* Task prompt:
Select the lines of the records containing the word "pink" and list them.

* Object state change records:
□ □ □

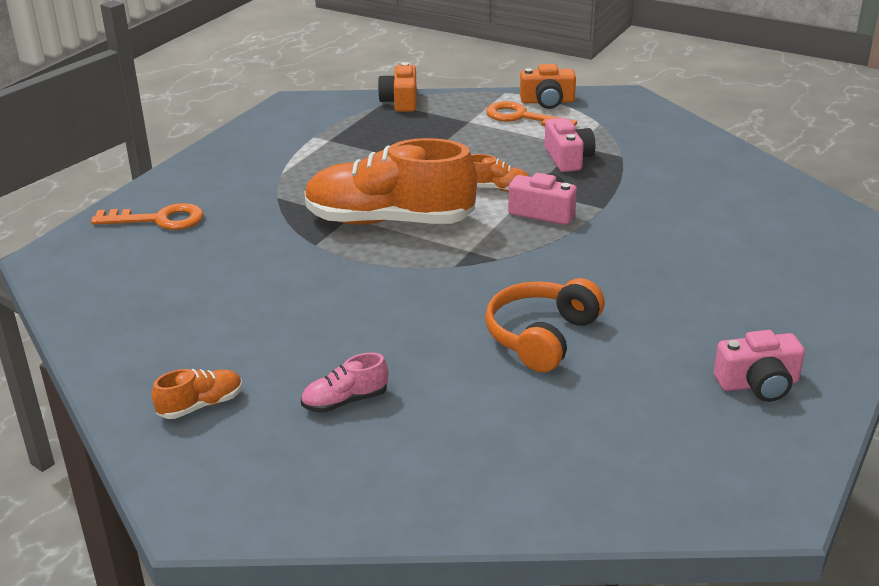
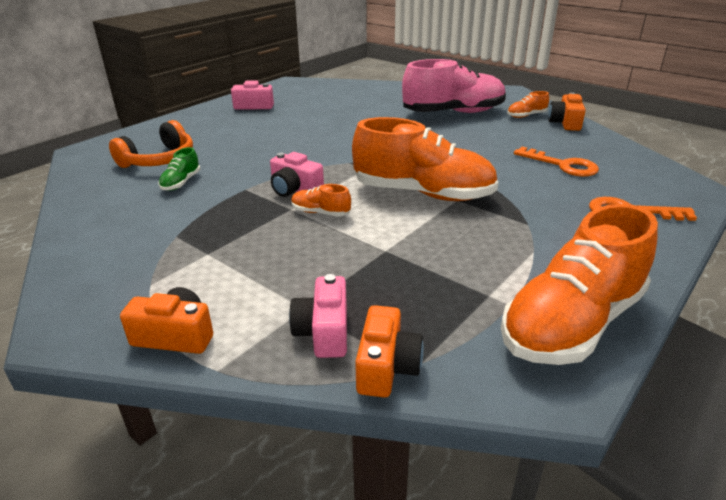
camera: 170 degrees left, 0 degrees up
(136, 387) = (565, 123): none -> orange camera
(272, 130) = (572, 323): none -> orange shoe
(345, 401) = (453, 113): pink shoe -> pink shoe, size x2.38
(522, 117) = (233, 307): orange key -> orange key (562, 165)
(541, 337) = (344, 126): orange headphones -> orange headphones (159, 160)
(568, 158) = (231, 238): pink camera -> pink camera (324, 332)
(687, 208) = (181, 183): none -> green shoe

□ □ □

* Task result:
(345, 401) = (453, 113): pink shoe -> pink shoe, size x2.38
(568, 158) = (231, 238): pink camera -> pink camera (324, 332)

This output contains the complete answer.